Reproduce verbatim the lines below, beginning at the line that contains "Give the centreline" and stopping after the final line of the entries, with both of those lines included.
## begin
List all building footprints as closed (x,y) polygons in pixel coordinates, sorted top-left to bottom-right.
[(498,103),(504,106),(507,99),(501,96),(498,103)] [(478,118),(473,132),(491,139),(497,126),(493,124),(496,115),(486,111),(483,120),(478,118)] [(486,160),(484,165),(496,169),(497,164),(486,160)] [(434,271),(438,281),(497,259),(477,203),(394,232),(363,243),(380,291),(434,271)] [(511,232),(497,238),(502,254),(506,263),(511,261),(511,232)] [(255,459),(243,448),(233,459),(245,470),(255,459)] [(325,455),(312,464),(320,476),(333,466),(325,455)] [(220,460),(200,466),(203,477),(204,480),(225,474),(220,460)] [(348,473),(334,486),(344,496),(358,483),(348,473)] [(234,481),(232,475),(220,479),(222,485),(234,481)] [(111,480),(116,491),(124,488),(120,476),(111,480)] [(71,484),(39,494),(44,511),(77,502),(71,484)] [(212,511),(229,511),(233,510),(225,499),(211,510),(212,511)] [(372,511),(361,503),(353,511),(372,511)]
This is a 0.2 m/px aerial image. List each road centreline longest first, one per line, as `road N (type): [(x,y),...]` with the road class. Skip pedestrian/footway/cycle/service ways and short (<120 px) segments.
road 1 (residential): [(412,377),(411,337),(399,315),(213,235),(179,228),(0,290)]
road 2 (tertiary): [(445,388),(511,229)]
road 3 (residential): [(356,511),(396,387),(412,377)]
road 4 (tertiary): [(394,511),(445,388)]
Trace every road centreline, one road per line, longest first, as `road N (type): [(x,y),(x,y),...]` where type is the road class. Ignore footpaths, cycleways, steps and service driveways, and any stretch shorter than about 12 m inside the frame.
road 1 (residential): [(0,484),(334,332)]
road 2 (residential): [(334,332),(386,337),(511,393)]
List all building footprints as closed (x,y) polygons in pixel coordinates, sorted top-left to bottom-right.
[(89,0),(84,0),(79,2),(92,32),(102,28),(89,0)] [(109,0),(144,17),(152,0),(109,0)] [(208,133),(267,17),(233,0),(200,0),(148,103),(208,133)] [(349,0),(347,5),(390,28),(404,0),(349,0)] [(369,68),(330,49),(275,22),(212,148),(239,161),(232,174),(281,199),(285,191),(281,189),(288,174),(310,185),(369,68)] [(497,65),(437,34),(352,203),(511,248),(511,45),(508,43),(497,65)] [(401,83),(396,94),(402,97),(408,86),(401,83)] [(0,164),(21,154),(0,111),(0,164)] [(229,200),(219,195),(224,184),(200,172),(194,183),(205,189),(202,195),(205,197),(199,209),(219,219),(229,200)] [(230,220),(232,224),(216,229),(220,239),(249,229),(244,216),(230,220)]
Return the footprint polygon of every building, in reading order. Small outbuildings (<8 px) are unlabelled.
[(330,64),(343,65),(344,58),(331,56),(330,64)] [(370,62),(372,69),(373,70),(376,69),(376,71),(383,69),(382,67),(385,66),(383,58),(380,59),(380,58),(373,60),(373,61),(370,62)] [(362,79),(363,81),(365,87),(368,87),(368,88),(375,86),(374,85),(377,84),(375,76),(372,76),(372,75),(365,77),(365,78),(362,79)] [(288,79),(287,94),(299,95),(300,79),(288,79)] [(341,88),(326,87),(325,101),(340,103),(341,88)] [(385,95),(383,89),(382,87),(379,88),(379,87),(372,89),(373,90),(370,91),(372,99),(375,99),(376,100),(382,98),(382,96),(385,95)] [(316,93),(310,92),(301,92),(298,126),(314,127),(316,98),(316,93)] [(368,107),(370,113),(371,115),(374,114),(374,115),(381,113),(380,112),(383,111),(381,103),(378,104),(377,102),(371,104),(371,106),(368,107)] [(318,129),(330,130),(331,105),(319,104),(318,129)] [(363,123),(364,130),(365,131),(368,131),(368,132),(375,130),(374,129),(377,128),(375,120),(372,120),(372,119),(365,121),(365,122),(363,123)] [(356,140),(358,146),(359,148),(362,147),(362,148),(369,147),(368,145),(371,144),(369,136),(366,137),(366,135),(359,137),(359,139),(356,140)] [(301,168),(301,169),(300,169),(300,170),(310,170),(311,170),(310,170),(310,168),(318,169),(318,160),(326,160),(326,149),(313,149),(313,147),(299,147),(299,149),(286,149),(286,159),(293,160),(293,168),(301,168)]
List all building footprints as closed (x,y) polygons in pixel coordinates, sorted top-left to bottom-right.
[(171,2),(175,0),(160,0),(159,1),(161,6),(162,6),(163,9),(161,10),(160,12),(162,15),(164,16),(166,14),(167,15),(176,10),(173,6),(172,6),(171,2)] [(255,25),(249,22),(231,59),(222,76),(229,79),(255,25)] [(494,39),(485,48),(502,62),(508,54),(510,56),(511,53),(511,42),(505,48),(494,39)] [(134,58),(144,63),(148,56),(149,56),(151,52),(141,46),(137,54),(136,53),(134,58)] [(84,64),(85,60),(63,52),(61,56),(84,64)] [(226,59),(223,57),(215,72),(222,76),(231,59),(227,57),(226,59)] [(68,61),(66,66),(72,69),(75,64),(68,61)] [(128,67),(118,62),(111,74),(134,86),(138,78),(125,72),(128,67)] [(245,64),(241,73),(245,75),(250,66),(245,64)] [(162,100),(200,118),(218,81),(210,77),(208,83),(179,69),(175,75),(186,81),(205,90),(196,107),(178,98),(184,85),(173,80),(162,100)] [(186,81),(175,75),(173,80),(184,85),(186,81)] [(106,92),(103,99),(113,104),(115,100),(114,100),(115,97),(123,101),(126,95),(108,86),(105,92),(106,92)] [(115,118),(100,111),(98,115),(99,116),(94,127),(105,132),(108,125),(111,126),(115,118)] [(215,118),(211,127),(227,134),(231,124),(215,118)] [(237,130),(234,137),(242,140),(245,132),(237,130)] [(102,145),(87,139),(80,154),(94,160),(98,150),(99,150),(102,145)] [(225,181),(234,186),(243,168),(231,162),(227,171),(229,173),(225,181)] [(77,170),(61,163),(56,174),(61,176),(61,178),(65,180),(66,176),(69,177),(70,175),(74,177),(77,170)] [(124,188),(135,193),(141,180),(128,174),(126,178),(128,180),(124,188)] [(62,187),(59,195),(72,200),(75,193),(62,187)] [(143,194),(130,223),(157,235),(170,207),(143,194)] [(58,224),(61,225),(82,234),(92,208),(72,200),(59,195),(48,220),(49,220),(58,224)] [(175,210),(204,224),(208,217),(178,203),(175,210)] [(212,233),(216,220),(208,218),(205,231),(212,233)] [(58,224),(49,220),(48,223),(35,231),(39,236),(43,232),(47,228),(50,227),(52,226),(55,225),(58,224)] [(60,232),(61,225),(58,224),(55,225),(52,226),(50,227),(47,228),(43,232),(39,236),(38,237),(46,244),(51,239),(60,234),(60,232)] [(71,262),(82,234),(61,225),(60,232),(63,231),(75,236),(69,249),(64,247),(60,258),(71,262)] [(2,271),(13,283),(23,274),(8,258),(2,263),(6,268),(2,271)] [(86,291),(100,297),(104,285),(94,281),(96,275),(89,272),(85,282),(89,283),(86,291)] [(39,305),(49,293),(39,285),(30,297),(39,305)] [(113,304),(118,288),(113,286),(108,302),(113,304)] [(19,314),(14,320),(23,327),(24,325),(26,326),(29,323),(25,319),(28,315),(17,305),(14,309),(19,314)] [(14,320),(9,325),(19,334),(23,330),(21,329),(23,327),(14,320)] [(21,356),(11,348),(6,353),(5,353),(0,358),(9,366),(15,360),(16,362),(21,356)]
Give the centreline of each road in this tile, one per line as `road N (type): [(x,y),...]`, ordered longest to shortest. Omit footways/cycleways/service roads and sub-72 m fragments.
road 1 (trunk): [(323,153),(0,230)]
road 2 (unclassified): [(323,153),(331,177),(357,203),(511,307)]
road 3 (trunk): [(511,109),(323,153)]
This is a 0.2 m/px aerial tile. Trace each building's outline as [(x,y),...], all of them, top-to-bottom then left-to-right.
## end
FINISHED EXERCISE —
Give the centreline of each road in this tile, one per line as `road N (type): [(x,y),...]`, ordered longest to shortest. Omit footways/cycleways/service roads and sub-72 m fragments.
road 1 (trunk): [(323,153),(0,230)]
road 2 (unclassified): [(323,153),(331,177),(357,203),(511,307)]
road 3 (trunk): [(511,109),(323,153)]
This is a 0.2 m/px aerial tile. Trace each building's outline as [(x,y),...], all of them, top-to-bottom then left-to-right.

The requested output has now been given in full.